- DATASET SECTION -
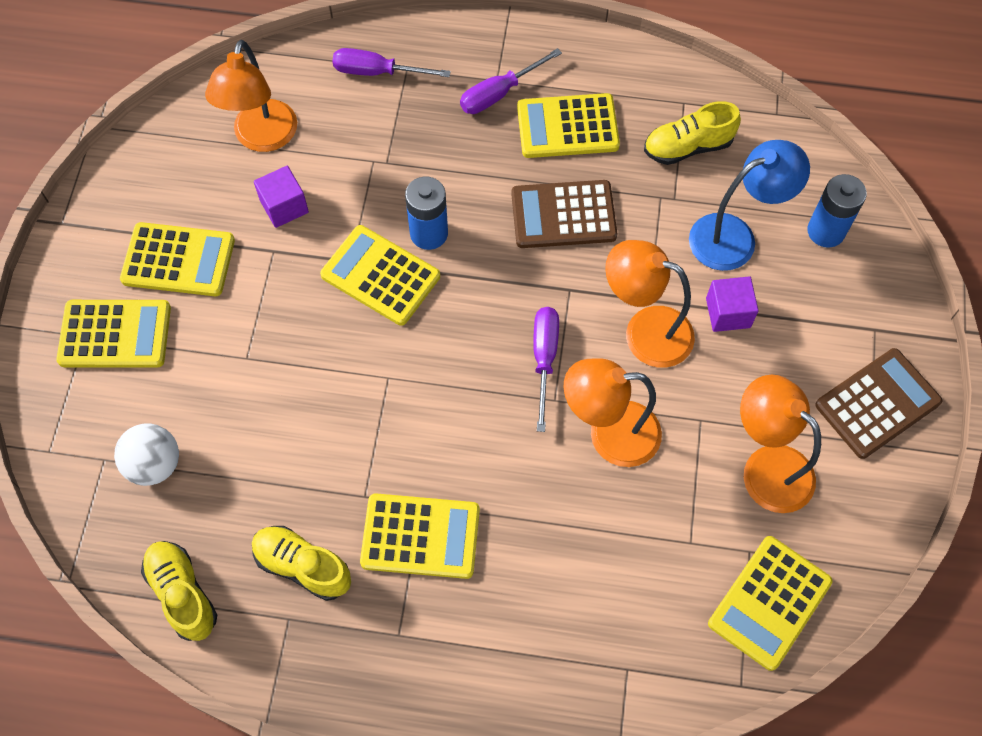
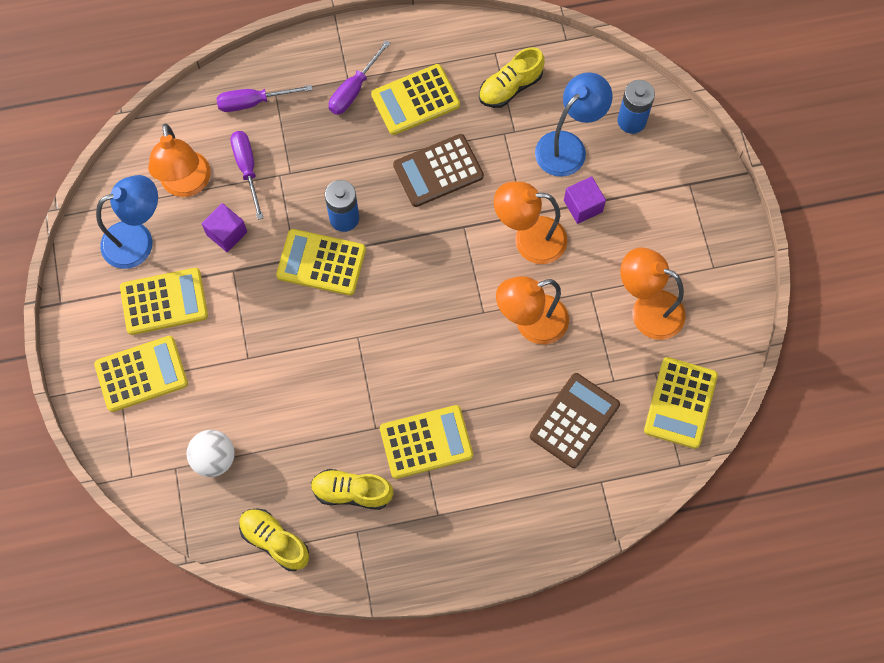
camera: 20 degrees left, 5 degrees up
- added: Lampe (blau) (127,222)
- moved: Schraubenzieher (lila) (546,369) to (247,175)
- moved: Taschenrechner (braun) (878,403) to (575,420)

- WORK REQUIRED -
Give the number, and nothing else, of lines in the listing above that include the word "moved".

- WRITTEN REPLY -
2